• WHAT YOU ARE ASKED TO DO: Among the records below, find the line that has "(276, 288) = (137, 209): grey"; from there, give the lines again exactly, and stop after the line that has "(444, 182) = (362, 169): yellow".

• DATA FOR PROCESSING:
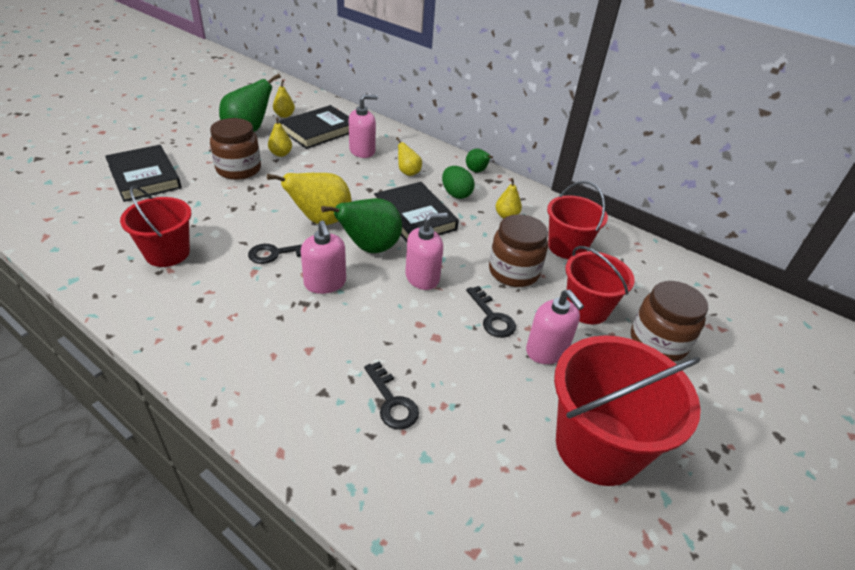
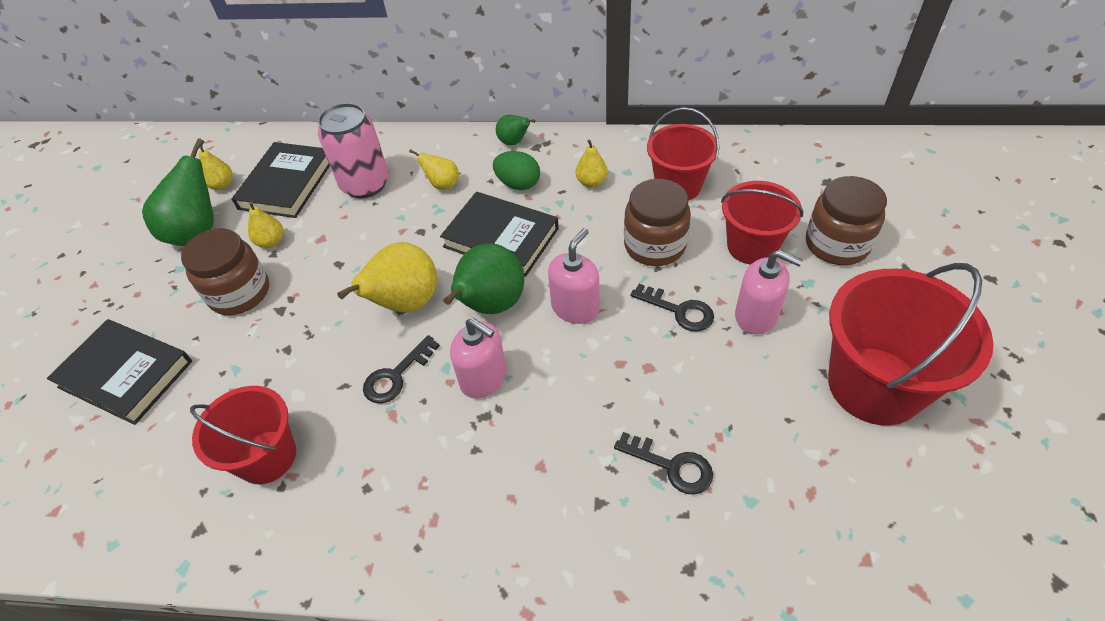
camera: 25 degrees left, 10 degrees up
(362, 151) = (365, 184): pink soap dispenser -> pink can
* * *
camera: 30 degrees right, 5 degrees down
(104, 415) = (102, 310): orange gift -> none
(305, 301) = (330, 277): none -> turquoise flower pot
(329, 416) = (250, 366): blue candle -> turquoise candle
---
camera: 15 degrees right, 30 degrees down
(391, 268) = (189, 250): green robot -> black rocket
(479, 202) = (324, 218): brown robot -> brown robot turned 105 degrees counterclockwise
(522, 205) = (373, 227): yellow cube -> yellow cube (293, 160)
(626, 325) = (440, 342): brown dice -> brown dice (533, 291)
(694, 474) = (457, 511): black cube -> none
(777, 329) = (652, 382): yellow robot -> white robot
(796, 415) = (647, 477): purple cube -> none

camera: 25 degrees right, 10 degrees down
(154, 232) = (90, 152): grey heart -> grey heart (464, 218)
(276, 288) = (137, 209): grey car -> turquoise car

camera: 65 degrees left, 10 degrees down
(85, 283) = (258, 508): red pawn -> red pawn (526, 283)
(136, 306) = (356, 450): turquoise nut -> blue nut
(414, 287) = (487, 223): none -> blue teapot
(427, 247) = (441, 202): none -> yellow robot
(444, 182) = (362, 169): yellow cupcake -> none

• SOLUTION TO THE PROBLEM:
(276, 288) = (137, 209): grey car -> turquoise car

camera: 65 degrees left, 10 degrees down
(85, 283) = (258, 508): red pawn -> red pawn (526, 283)
(136, 306) = (356, 450): turquoise nut -> blue nut
(414, 287) = (487, 223): none -> blue teapot
(427, 247) = (441, 202): none -> yellow robot
(444, 182) = (362, 169): yellow cupcake -> none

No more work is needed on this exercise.